Return every line of the material that contains the string "From". Case counts.

* [RECORDS FOR THIS TASK]:
start
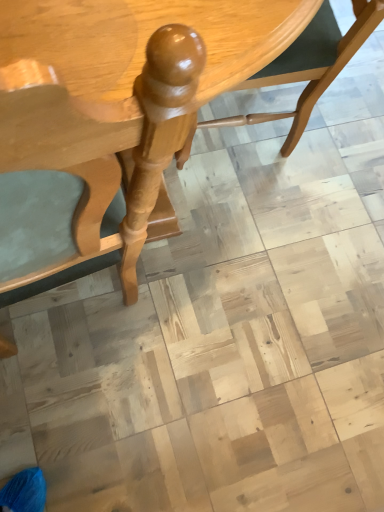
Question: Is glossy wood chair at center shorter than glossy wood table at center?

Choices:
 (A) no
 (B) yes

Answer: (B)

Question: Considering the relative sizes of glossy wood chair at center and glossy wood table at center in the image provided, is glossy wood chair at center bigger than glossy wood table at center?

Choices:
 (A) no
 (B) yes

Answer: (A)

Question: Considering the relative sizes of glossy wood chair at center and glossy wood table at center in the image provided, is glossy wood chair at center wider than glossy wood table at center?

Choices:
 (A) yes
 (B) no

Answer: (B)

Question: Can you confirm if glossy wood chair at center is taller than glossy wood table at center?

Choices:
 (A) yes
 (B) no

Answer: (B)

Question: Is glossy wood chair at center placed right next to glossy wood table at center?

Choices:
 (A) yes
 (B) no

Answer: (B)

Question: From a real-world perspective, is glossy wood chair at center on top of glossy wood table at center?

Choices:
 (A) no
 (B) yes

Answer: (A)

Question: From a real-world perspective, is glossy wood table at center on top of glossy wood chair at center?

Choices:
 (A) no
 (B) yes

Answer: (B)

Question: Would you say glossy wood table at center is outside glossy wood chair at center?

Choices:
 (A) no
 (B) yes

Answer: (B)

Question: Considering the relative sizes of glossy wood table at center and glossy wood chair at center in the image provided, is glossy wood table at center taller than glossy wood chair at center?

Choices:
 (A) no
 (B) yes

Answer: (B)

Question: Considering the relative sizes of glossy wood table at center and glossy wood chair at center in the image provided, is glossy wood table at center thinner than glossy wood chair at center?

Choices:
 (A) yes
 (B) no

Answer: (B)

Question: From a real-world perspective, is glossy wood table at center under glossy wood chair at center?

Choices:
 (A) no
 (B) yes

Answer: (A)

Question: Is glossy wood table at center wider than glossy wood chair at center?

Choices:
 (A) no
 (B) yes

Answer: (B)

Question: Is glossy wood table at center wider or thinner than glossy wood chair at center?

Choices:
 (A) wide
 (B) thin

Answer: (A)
end
* [SOLVED PROBLEM]:
Question: From a real-world perspective, is glossy wood chair at center on top of glossy wood table at center?
Question: From a real-world perspective, is glossy wood table at center on top of glossy wood chair at center?
Question: From a real-world perspective, is glossy wood table at center under glossy wood chair at center?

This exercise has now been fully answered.